Take every record and write it out again exactly, with no images included.

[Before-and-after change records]
#####
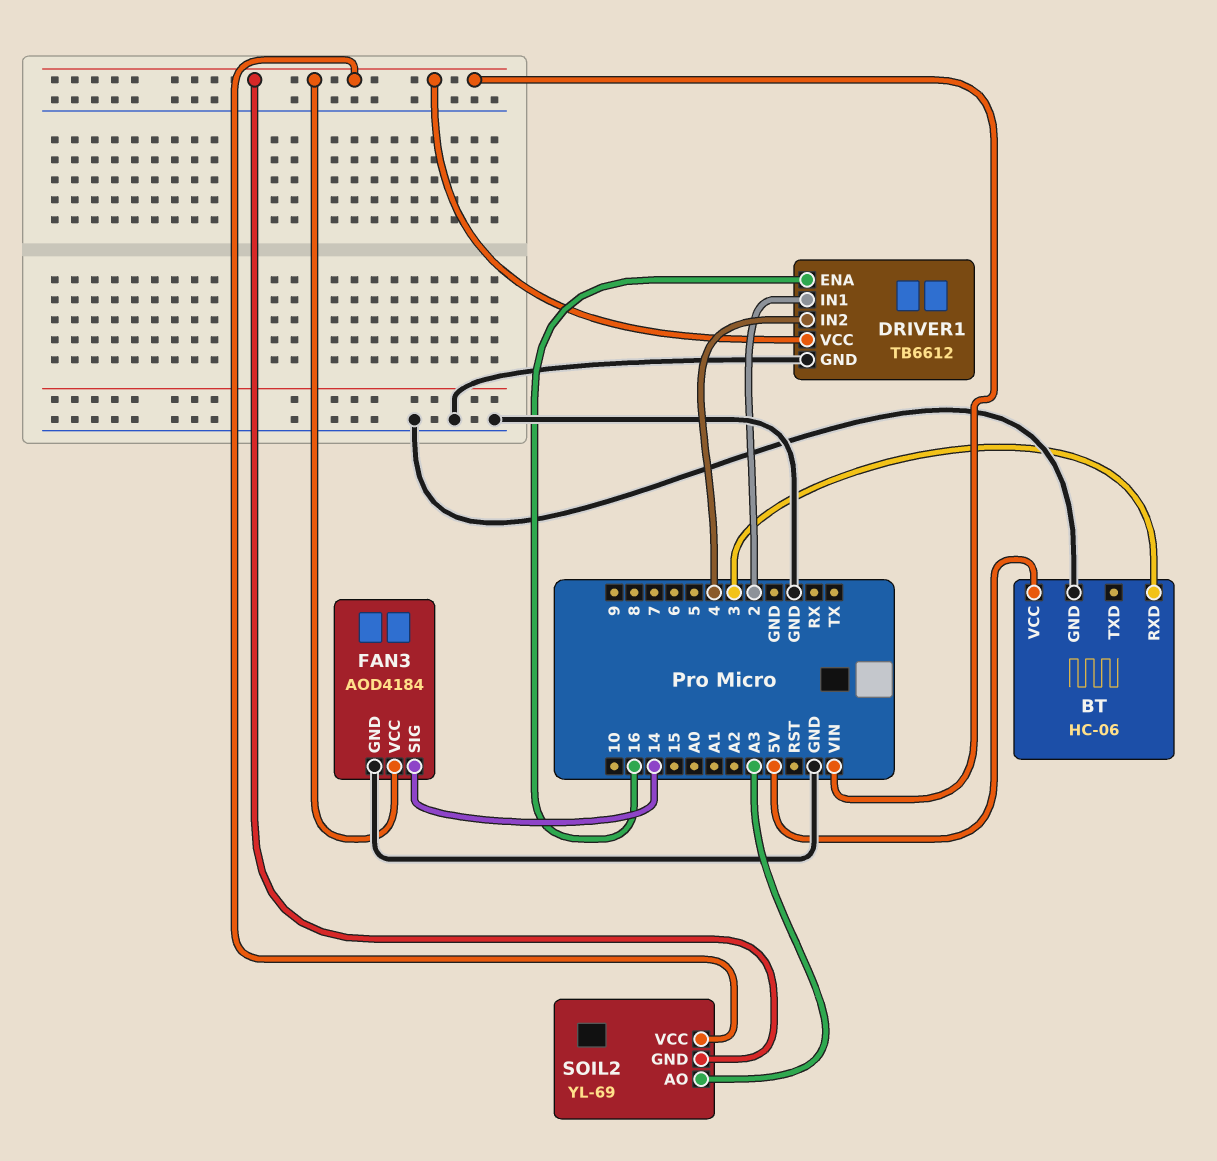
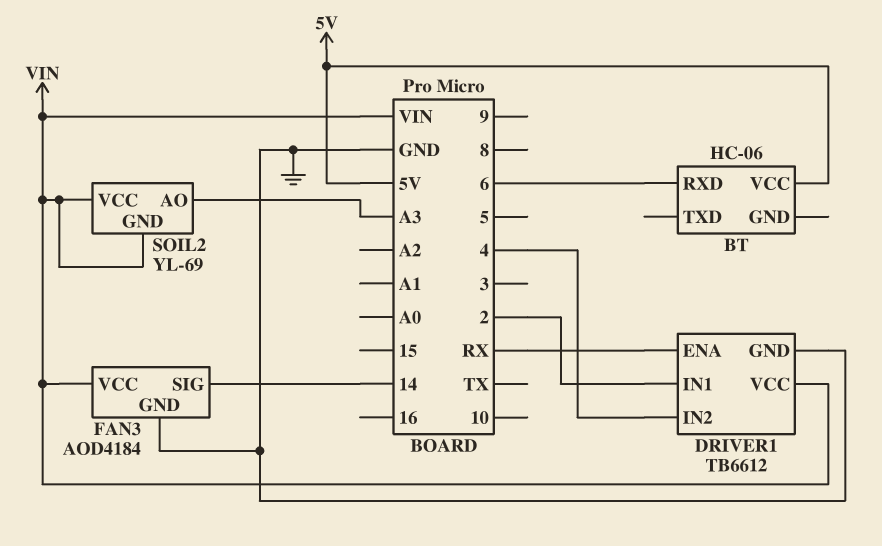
BT pin GND: GND -> none
BT pin RXD: 3 -> 6
DRIVER1 pin ENA: 16 -> RX

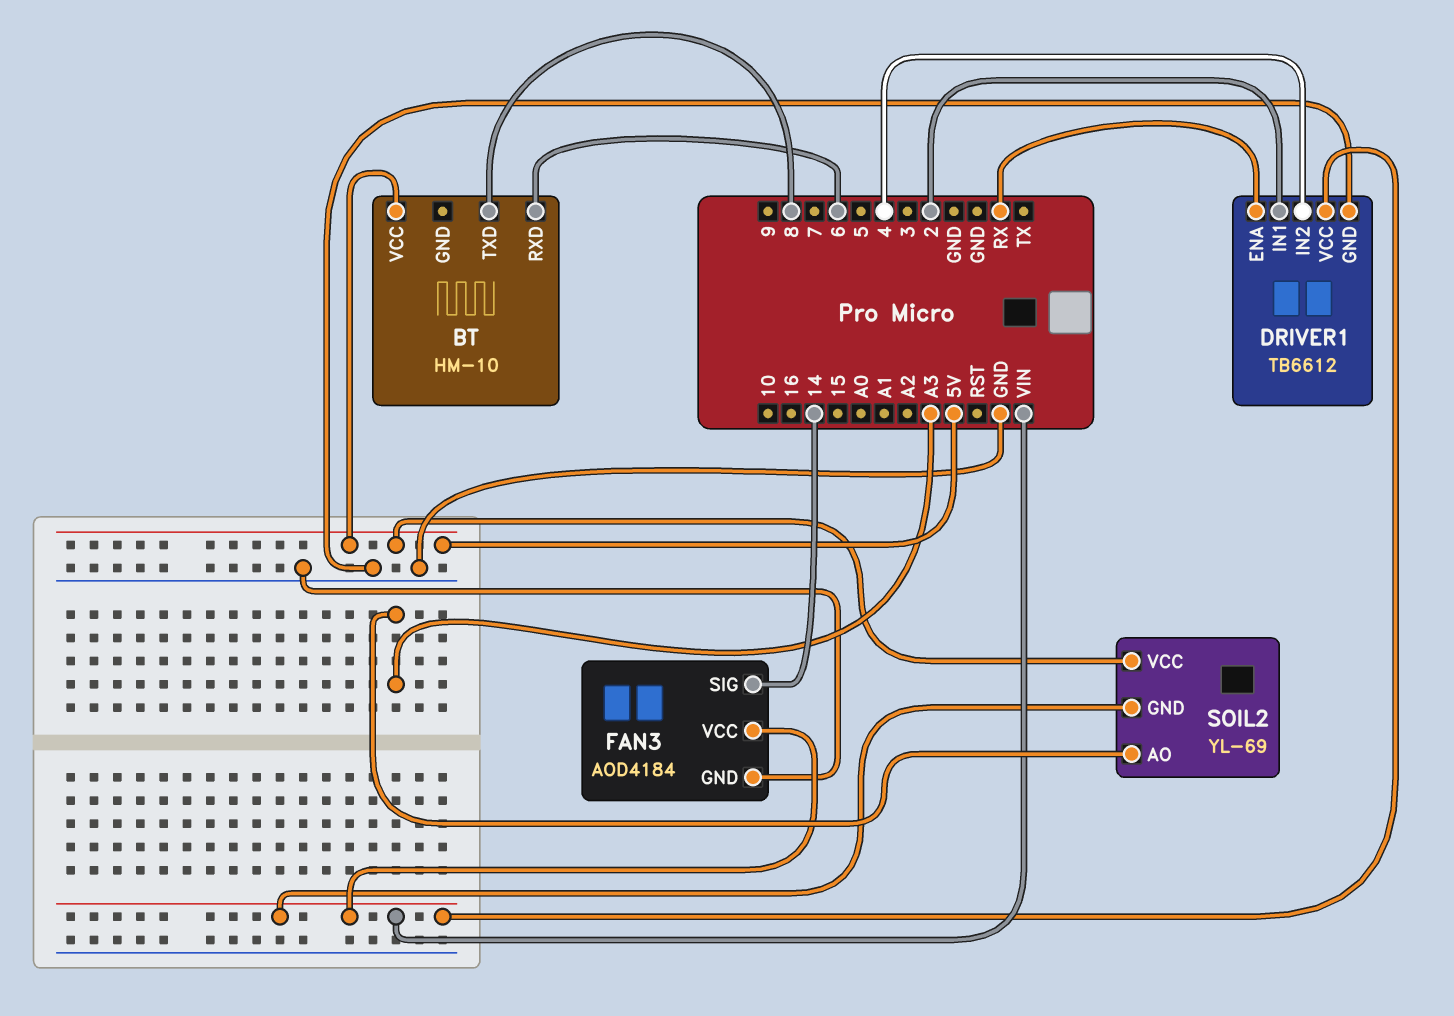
BT: HC-06 -> HM-10
BT pin TXD: none -> 8
SOIL2 pin VCC: VIN -> 5V

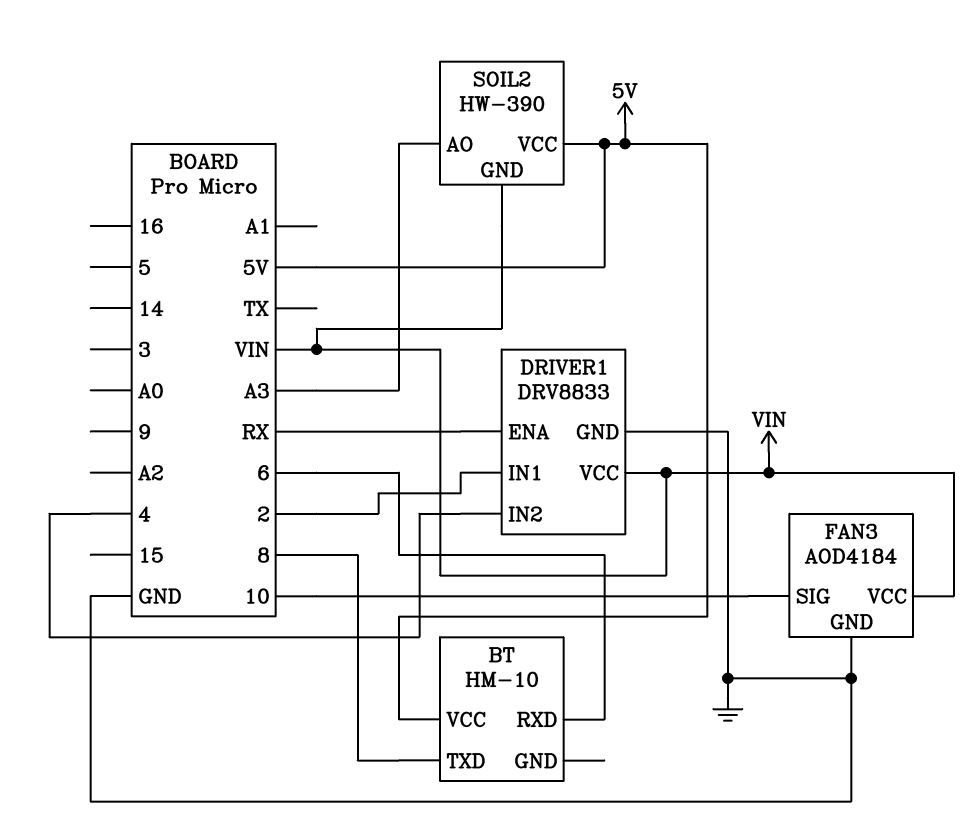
DRIVER1: TB6612 -> DRV8833
FAN3 pin SIG: 14 -> 10
SOIL2: YL-69 -> HW-390

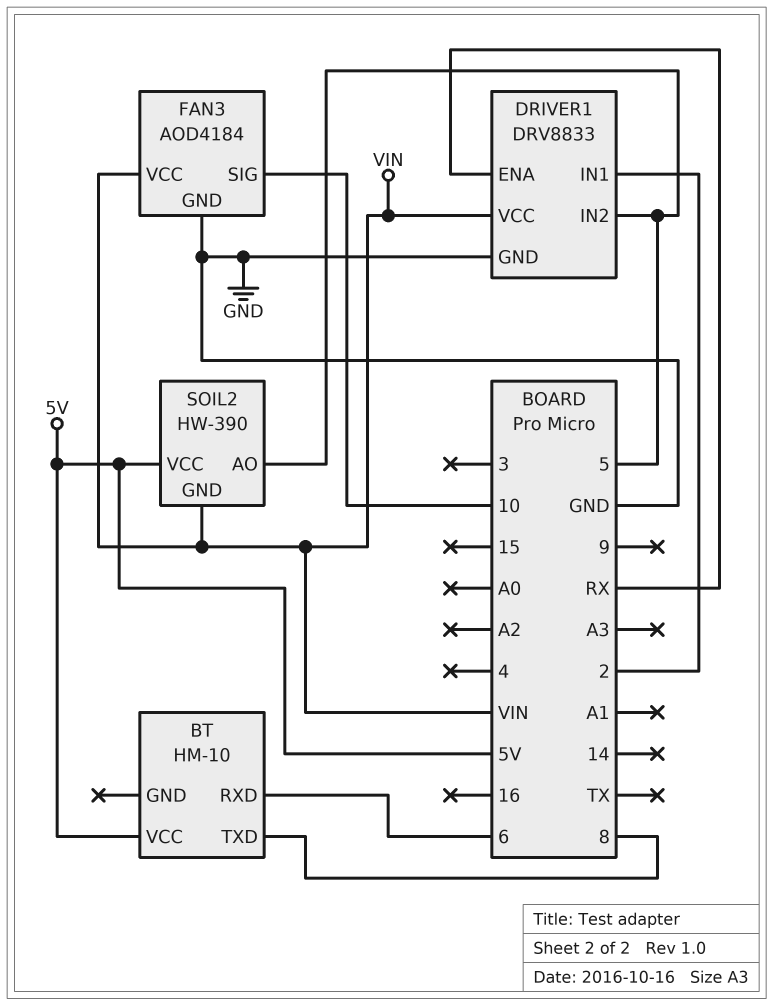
DRIVER1 pin IN2: 4 -> 5
SOIL2 pin AO: A3 -> 5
#####
[WRITTEN ANSWER]
BT pin GND: GND -> none
BT pin RXD: 3 -> 6
DRIVER1 pin ENA: 16 -> RX

BT: HC-06 -> HM-10
BT pin TXD: none -> 8
SOIL2 pin VCC: VIN -> 5V

DRIVER1: TB6612 -> DRV8833
FAN3 pin SIG: 14 -> 10
SOIL2: YL-69 -> HW-390

DRIVER1 pin IN2: 4 -> 5
SOIL2 pin AO: A3 -> 5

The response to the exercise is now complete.